* EXCERPTED RECORDS:
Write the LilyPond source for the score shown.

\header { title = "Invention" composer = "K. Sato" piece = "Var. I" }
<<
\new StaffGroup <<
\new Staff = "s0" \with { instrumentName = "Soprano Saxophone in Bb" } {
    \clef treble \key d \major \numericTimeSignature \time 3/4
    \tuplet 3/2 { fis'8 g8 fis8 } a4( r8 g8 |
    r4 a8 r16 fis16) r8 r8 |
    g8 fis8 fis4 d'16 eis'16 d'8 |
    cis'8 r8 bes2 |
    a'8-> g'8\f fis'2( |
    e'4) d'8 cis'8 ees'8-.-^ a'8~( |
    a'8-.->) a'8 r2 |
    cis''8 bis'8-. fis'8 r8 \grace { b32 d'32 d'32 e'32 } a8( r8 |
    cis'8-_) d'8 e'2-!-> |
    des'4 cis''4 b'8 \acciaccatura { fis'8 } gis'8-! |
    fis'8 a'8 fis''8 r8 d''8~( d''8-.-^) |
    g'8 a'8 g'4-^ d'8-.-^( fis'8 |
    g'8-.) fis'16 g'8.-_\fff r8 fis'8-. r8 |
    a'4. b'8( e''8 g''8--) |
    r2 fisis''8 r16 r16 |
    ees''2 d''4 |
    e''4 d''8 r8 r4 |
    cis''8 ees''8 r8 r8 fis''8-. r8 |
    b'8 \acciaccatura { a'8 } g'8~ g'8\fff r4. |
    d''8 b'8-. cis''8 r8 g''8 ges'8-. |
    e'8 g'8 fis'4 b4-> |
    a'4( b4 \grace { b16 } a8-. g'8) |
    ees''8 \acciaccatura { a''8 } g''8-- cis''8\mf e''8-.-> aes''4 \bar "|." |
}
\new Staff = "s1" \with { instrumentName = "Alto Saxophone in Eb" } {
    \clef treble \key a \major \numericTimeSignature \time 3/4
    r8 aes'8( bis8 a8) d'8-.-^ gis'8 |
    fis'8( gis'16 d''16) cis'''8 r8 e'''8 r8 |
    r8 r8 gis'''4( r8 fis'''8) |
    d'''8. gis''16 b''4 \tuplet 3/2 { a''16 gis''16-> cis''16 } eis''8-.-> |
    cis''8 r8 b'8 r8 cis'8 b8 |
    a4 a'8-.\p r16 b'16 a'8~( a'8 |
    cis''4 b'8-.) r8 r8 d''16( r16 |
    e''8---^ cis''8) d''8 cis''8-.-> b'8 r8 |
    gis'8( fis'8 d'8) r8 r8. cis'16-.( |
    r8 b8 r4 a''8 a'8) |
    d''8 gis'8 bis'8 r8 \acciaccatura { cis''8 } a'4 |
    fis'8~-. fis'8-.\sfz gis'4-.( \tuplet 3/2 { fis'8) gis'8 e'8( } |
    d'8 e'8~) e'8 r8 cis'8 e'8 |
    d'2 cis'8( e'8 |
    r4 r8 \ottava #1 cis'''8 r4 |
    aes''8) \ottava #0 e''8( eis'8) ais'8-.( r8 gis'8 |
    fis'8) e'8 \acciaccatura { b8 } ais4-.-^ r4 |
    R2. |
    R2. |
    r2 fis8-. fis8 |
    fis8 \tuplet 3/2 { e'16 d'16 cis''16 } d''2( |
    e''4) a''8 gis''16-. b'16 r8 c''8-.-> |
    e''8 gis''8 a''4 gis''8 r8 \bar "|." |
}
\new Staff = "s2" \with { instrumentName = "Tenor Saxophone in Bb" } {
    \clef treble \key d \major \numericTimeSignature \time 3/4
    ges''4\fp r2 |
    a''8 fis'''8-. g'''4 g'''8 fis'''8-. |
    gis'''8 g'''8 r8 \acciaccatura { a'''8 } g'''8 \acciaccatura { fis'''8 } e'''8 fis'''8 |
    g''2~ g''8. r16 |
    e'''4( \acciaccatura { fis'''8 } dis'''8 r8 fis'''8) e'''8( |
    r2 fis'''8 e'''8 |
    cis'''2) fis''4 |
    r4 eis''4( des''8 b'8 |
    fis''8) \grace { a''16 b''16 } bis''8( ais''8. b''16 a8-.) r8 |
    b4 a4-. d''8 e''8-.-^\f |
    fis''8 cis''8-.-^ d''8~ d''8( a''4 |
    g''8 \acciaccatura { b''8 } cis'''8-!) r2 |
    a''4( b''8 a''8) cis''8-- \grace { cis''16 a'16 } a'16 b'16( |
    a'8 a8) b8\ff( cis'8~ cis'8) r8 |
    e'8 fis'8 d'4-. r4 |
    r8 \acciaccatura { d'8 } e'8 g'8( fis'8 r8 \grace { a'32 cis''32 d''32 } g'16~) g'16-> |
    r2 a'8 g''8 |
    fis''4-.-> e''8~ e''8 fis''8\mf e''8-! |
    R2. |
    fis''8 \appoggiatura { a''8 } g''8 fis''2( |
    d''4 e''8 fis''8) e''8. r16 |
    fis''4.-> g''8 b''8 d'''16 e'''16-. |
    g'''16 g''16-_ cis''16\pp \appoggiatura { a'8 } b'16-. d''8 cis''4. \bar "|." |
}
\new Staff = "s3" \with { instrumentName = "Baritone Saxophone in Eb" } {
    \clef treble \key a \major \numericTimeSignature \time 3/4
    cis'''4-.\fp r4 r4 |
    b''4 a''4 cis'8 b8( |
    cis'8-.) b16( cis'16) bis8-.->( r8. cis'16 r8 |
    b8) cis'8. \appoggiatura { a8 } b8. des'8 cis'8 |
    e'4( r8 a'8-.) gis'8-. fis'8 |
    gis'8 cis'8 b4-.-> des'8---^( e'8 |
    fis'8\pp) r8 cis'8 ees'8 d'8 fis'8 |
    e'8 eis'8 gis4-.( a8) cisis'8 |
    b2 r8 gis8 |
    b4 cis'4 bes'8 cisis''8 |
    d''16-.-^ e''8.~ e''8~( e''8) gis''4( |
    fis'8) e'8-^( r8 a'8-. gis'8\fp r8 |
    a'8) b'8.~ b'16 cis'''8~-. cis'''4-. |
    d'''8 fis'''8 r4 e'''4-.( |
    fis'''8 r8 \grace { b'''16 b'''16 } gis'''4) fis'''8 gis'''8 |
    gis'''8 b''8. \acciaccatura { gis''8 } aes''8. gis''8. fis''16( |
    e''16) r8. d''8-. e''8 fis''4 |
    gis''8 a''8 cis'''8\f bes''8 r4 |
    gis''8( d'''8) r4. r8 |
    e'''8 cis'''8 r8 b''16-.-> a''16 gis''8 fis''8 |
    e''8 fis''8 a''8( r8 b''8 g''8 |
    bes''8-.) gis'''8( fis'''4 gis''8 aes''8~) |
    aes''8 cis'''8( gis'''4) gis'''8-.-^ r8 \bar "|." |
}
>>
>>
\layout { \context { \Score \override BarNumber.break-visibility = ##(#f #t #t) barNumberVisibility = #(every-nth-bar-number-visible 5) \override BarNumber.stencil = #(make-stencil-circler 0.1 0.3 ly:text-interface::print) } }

* WHAT THE EXERCISE ASKS:
Which lines of the listing above contain the string "appoggiatura"? Report each of those lines in full.

* EXPECTED ANSWER:
    fis''8 \appoggiatura { a''8 } g''8 fis''2( |
    g'''16 g''16-_ cis''16\pp \appoggiatura { a'8 } b'16-. d''8 cis''4. \bar "|." |
    b8) cis'8. \appoggiatura { a8 } b8. des'8 cis'8 |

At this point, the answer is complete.